- What to do
Search the listing below, and show each line that includes the word "plate".

- Extracted information
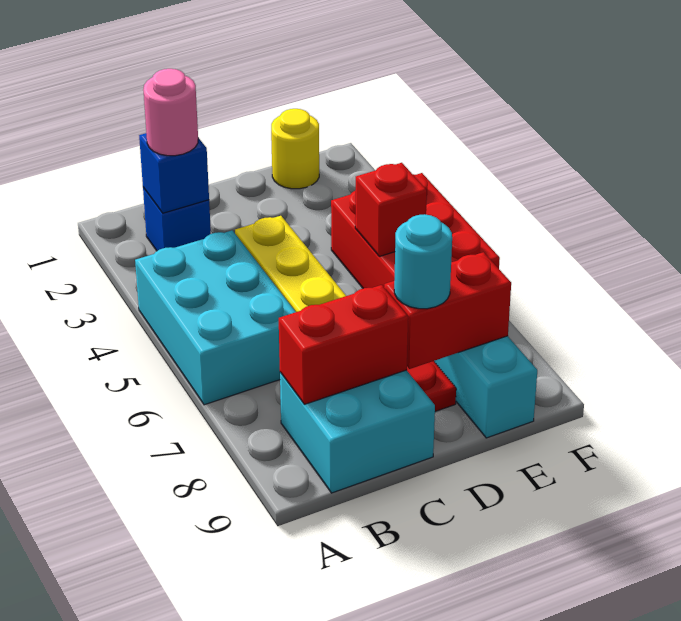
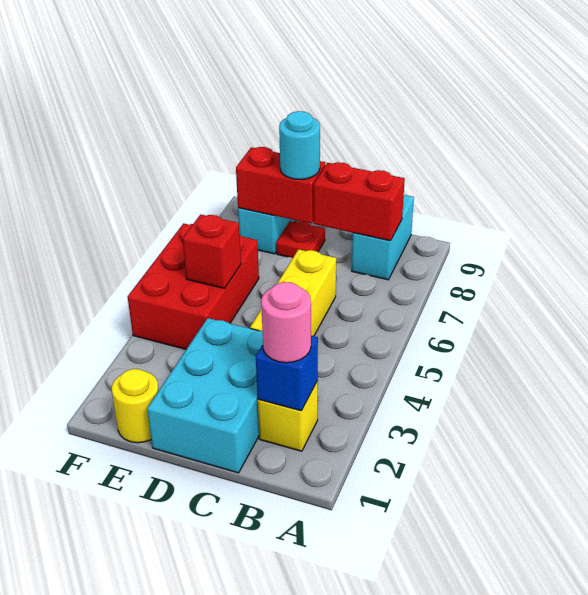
cyan brick A4:B6 level 1 -> cyan brick C1:D3 level 1
blue brick B2 level 1 -> yellow brick B2 level 1
cyan brick B8:C9 level 1 -> cyan brick B8:B9 level 1

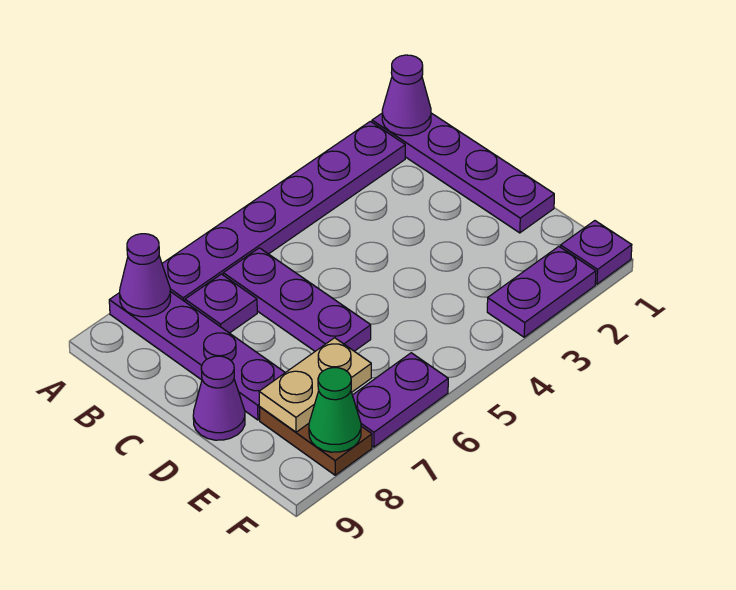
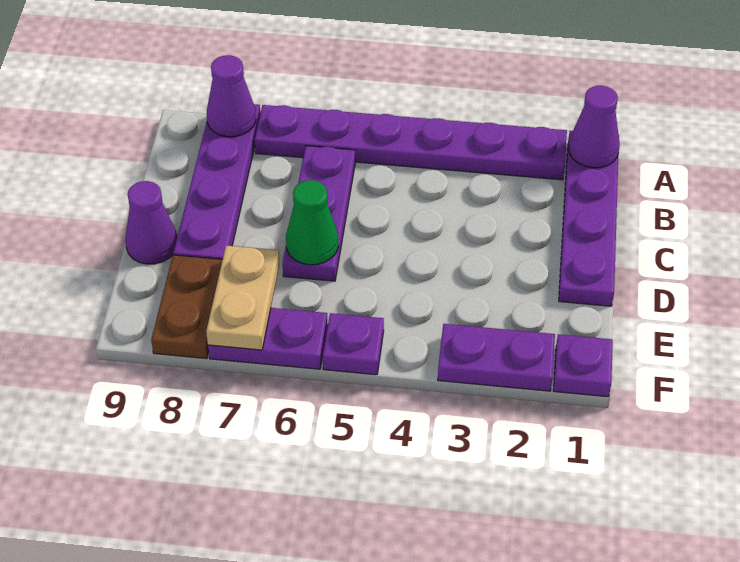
purple plate B7 level 1 -> purple plate F5 level 1
tan plate E7:E8 level 2 -> tan plate E7:F7 level 2
green cone F8 level 2 -> green cone D6 level 2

- Completed exercise
purple plate B7 level 1 -> purple plate F5 level 1
tan plate E7:E8 level 2 -> tan plate E7:F7 level 2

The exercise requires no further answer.